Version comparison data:

- Opening Delimiter -

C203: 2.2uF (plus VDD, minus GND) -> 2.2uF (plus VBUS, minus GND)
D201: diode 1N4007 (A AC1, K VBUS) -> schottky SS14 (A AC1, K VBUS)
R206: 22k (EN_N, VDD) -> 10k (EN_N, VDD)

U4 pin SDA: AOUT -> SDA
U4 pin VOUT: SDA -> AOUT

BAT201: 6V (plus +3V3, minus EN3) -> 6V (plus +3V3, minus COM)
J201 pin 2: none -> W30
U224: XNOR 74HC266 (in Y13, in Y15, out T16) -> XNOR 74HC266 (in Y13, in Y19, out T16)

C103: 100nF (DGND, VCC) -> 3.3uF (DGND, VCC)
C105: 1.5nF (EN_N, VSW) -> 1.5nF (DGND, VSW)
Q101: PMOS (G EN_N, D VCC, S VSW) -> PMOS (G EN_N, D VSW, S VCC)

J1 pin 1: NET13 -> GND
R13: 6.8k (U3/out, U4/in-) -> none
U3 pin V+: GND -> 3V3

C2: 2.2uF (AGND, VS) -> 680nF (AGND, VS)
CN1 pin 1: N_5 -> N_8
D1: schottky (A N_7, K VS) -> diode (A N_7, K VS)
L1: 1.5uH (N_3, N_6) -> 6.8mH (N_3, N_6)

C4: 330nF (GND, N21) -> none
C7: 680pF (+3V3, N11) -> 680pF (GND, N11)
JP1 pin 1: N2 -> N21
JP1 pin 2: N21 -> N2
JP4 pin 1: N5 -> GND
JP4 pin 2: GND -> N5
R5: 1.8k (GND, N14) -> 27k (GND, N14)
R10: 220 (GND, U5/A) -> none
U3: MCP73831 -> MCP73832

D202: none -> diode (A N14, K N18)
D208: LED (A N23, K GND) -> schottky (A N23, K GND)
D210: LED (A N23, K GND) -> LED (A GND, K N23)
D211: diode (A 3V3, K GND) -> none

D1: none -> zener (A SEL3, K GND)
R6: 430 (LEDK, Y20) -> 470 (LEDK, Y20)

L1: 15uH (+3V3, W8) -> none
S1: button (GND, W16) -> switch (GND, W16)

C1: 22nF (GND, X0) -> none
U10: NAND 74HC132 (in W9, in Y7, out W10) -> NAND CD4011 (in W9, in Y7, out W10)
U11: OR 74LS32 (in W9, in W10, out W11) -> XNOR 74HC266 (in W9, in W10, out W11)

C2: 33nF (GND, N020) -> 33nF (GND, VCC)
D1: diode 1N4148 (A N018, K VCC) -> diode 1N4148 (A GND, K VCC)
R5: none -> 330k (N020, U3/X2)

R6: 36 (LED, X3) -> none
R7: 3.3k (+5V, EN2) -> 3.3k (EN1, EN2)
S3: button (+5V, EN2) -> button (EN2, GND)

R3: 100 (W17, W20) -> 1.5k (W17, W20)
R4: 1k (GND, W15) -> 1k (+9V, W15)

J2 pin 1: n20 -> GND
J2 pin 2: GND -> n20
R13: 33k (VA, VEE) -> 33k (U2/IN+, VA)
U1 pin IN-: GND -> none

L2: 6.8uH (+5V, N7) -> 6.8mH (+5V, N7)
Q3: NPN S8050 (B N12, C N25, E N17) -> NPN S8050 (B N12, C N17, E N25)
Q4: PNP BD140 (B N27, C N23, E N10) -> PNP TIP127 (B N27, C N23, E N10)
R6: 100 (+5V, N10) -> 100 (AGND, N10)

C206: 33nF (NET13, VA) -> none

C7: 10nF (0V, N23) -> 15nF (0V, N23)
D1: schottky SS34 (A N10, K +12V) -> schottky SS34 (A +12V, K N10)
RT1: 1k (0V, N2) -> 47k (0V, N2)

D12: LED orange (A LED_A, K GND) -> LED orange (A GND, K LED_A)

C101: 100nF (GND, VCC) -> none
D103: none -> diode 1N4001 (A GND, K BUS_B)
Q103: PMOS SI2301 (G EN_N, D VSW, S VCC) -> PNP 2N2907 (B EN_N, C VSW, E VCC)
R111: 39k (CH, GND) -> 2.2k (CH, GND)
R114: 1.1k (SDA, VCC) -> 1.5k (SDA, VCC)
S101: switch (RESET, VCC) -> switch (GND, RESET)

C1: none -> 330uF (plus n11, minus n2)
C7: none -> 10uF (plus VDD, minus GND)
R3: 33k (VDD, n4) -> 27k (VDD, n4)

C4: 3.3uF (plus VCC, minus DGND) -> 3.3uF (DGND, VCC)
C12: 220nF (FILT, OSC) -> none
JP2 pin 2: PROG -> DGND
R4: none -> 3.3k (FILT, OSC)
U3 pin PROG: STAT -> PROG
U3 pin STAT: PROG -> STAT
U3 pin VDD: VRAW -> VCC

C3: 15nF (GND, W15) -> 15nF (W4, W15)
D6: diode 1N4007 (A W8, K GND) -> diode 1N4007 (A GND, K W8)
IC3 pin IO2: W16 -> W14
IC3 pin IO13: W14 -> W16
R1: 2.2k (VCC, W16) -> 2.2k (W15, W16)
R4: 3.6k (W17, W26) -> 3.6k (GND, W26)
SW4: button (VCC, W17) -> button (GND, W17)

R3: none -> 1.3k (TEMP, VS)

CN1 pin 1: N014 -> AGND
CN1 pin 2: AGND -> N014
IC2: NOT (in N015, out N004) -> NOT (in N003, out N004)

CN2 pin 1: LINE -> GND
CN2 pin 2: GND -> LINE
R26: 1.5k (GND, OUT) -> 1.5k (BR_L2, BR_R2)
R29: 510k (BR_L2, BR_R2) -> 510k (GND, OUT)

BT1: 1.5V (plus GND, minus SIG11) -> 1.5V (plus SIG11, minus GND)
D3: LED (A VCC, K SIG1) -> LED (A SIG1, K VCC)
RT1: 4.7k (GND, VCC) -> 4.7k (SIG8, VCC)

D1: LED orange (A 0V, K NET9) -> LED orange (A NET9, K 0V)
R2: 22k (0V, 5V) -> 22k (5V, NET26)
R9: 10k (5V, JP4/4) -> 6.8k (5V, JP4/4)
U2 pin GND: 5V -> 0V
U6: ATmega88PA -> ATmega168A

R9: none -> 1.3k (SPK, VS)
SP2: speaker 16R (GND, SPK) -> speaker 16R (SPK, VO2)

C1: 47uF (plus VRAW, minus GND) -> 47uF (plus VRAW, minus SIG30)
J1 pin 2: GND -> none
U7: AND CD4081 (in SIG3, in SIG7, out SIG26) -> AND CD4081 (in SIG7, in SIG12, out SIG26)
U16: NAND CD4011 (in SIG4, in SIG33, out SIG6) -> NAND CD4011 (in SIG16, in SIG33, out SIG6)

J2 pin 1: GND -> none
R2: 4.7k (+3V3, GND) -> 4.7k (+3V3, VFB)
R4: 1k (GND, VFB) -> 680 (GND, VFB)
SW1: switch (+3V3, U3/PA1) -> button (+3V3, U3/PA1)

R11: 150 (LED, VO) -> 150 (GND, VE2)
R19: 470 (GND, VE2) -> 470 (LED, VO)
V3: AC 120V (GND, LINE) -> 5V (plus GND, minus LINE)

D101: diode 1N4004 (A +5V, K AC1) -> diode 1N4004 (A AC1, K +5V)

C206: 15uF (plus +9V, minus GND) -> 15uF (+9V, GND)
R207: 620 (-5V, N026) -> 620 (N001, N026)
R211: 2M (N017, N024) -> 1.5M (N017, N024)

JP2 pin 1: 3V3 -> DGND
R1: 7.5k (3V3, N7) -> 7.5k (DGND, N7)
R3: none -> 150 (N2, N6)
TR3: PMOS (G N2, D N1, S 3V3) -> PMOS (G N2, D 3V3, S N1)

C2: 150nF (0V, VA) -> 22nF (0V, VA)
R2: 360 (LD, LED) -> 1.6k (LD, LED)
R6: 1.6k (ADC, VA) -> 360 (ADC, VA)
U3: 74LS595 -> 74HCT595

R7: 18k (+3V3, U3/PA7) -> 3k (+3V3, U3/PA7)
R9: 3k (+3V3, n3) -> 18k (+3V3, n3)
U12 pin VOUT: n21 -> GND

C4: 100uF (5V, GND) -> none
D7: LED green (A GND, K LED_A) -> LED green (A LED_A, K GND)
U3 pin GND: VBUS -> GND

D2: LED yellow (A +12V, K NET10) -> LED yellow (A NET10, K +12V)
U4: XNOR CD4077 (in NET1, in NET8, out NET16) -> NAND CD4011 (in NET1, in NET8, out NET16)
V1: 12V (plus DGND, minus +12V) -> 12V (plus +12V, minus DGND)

- Closing Delimiter -

TO DO: Return only the part of the records above that opens with the line containing "R5: none -> 330k (N020, U3/X2)" and closes with the line containing "C206: 33nF (NET13, VA) -> none", ends included.

PROBLEM SOLUTION:
R5: none -> 330k (N020, U3/X2)

R6: 36 (LED, X3) -> none
R7: 3.3k (+5V, EN2) -> 3.3k (EN1, EN2)
S3: button (+5V, EN2) -> button (EN2, GND)

R3: 100 (W17, W20) -> 1.5k (W17, W20)
R4: 1k (GND, W15) -> 1k (+9V, W15)

J2 pin 1: n20 -> GND
J2 pin 2: GND -> n20
R13: 33k (VA, VEE) -> 33k (U2/IN+, VA)
U1 pin IN-: GND -> none

L2: 6.8uH (+5V, N7) -> 6.8mH (+5V, N7)
Q3: NPN S8050 (B N12, C N25, E N17) -> NPN S8050 (B N12, C N17, E N25)
Q4: PNP BD140 (B N27, C N23, E N10) -> PNP TIP127 (B N27, C N23, E N10)
R6: 100 (+5V, N10) -> 100 (AGND, N10)

C206: 33nF (NET13, VA) -> none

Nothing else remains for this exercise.